= Material for the task =
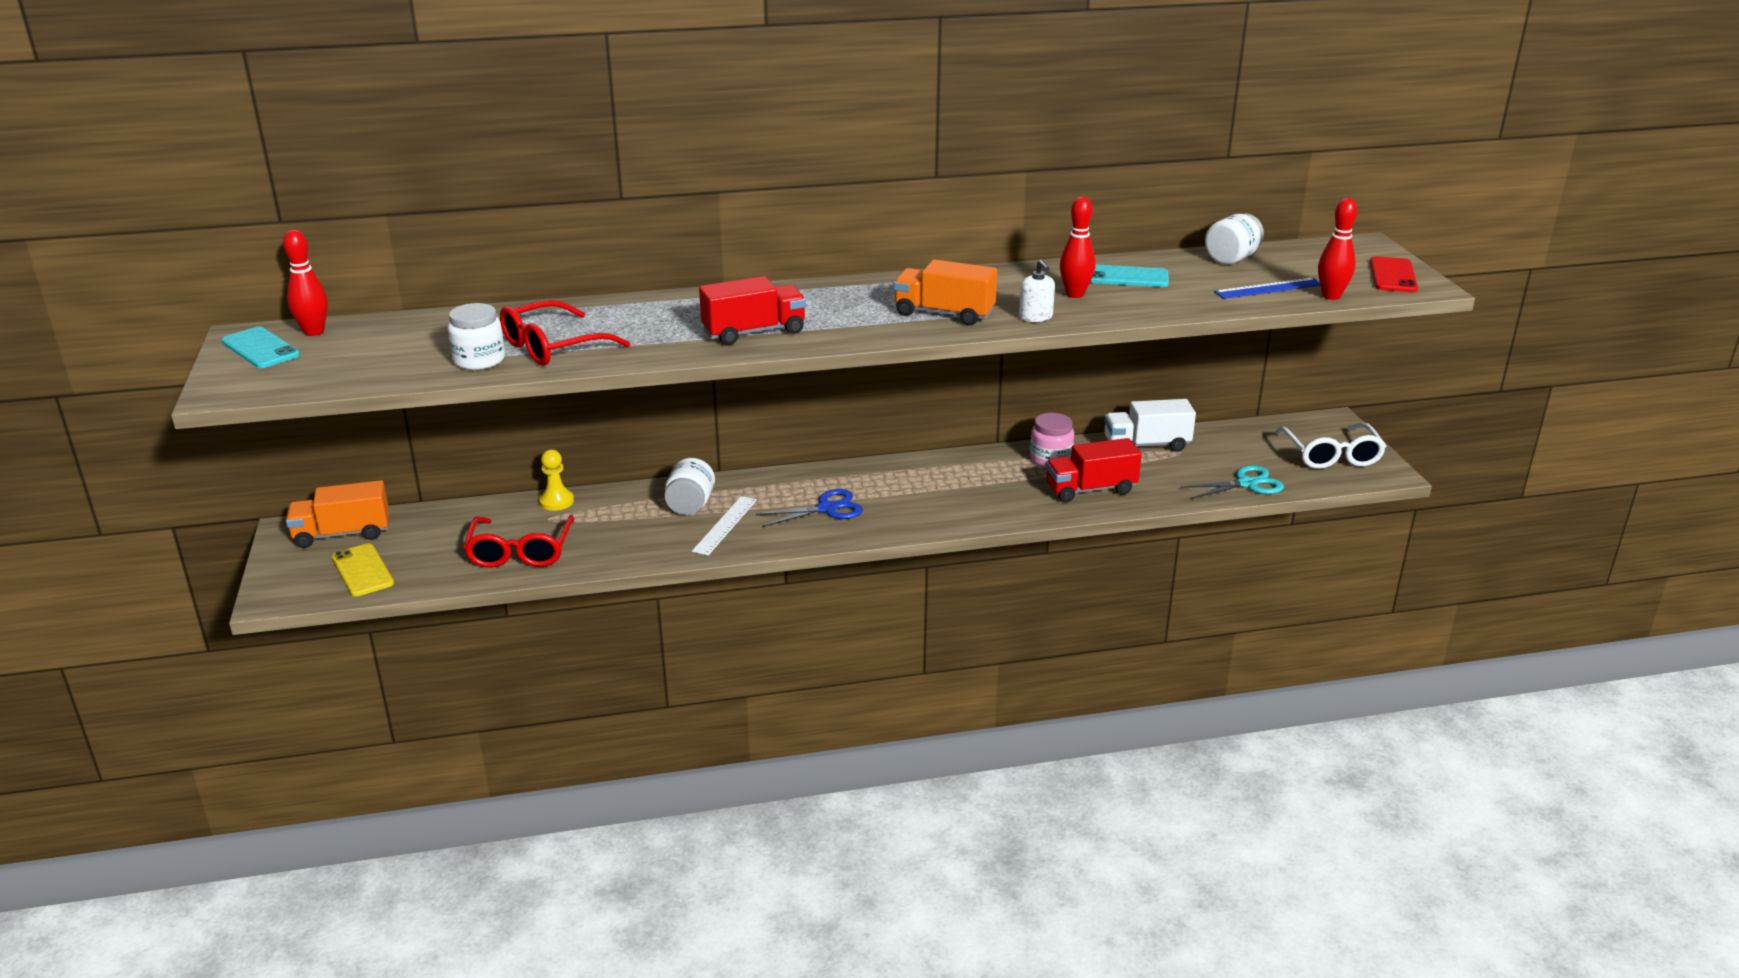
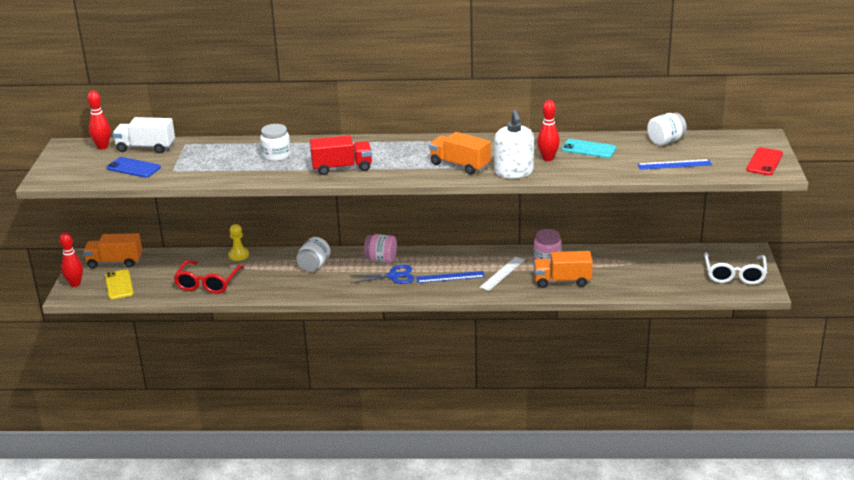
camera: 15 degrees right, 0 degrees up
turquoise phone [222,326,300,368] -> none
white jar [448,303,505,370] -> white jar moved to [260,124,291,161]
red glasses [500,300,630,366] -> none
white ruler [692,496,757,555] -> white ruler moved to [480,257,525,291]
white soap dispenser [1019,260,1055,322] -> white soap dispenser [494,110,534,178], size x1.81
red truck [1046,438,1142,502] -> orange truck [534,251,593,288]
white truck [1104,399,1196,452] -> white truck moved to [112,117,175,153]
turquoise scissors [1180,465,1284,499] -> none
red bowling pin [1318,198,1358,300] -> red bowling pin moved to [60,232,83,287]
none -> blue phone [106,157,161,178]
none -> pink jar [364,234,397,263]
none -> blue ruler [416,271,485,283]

= Work to complete =
Taking the material above, extract exactly and only the lines from the line with "turquoise phone [222,326,300,368] -> none" to the line with "white soap dispenser [1019,260,1055,322]", inclusive of both.

= The completed task =
turquoise phone [222,326,300,368] -> none
white jar [448,303,505,370] -> white jar moved to [260,124,291,161]
red glasses [500,300,630,366] -> none
white ruler [692,496,757,555] -> white ruler moved to [480,257,525,291]
white soap dispenser [1019,260,1055,322] -> white soap dispenser [494,110,534,178], size x1.81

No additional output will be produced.